> [Stated exercise] Please pull out each line in the rows below that contains the string "treble", and copy those lines in order.

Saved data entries
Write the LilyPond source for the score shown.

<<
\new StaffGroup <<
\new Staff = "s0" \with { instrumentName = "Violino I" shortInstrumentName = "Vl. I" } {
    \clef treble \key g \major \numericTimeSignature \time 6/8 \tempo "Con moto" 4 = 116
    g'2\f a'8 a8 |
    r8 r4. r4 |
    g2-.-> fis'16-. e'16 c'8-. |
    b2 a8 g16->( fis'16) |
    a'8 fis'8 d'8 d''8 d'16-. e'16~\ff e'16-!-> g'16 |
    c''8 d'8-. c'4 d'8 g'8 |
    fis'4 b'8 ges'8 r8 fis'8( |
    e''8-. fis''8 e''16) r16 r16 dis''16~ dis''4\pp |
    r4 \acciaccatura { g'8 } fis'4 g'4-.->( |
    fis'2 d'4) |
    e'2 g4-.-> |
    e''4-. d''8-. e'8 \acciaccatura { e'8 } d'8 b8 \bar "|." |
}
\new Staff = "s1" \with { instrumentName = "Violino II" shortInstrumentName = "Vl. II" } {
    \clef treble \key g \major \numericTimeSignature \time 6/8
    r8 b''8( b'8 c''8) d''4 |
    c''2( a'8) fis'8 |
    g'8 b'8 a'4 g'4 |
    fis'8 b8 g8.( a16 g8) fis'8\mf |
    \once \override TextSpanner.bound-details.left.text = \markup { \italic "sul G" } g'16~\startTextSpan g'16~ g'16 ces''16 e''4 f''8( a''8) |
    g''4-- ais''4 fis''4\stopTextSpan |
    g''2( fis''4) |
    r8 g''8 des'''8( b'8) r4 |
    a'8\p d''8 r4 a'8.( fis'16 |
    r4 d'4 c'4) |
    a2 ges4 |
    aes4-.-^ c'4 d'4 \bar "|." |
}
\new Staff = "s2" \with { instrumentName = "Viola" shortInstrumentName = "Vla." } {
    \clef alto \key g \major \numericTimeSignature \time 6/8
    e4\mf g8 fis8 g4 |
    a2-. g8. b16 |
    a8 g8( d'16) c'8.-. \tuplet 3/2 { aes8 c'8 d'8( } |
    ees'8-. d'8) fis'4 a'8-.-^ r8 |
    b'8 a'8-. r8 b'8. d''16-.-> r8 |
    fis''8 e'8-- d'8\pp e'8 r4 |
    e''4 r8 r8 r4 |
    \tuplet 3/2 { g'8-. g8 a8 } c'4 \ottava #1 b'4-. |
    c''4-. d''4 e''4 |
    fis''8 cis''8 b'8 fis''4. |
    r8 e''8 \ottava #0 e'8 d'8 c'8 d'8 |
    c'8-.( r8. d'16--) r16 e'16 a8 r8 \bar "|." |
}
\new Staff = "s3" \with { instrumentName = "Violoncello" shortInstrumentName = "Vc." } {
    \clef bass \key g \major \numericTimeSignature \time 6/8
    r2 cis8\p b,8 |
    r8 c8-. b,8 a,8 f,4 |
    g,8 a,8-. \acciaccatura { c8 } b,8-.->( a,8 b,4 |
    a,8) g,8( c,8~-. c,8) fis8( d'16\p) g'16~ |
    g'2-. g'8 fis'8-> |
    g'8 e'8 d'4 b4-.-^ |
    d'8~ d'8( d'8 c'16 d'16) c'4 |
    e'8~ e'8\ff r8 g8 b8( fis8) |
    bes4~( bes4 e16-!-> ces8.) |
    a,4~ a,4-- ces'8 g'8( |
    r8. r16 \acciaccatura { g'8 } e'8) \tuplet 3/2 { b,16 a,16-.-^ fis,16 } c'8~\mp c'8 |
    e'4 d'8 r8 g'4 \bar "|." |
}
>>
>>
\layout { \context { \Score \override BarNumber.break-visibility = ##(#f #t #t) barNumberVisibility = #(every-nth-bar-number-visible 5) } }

> [Right answer]
    \clef treble \key g \major \numericTimeSignature \time 6/8 \tempo "Con moto" 4 = 116
    \clef treble \key g \major \numericTimeSignature \time 6/8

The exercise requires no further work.